_Problem to work on_
Return the entries exactly. Images are not part of the copy.

_Data to use_
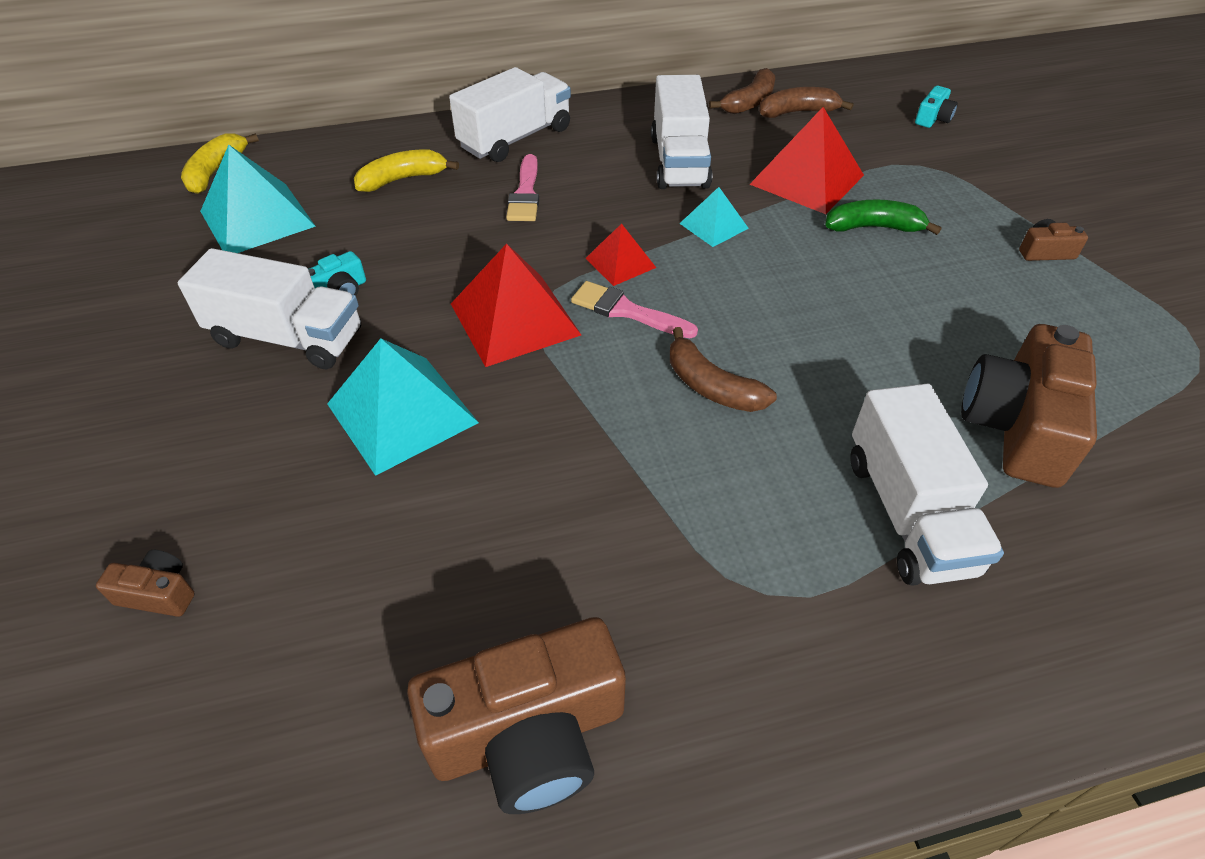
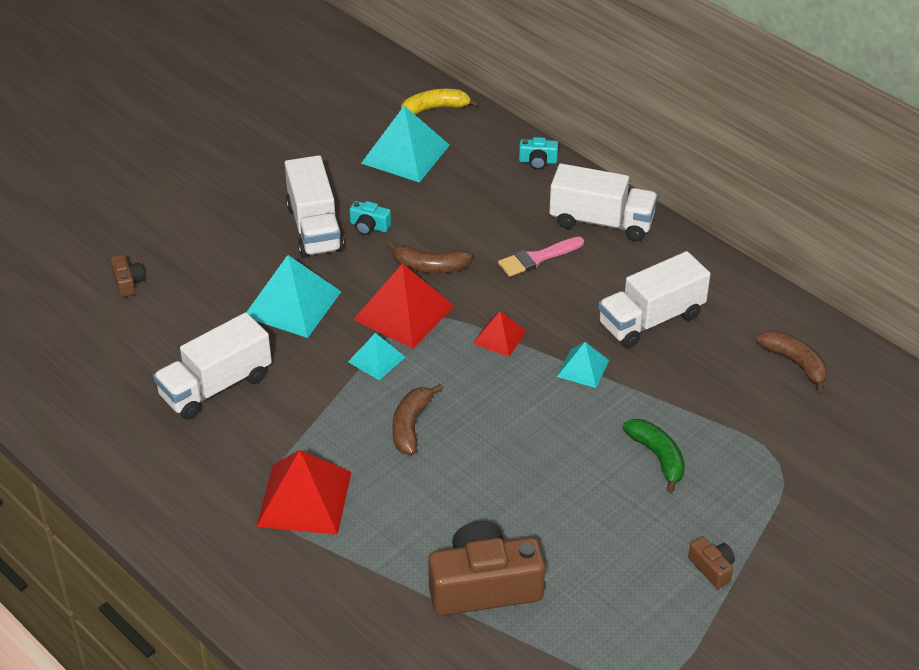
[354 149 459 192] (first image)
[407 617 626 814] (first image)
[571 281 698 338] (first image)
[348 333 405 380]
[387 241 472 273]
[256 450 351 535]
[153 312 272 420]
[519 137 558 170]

_Completed task_
[354 149 459 192] (first image)
[407 617 626 814] (first image)
[571 281 698 338] (first image)
[348 333 405 380]
[387 241 472 273]
[256 450 351 535]
[153 312 272 420]
[519 137 558 170]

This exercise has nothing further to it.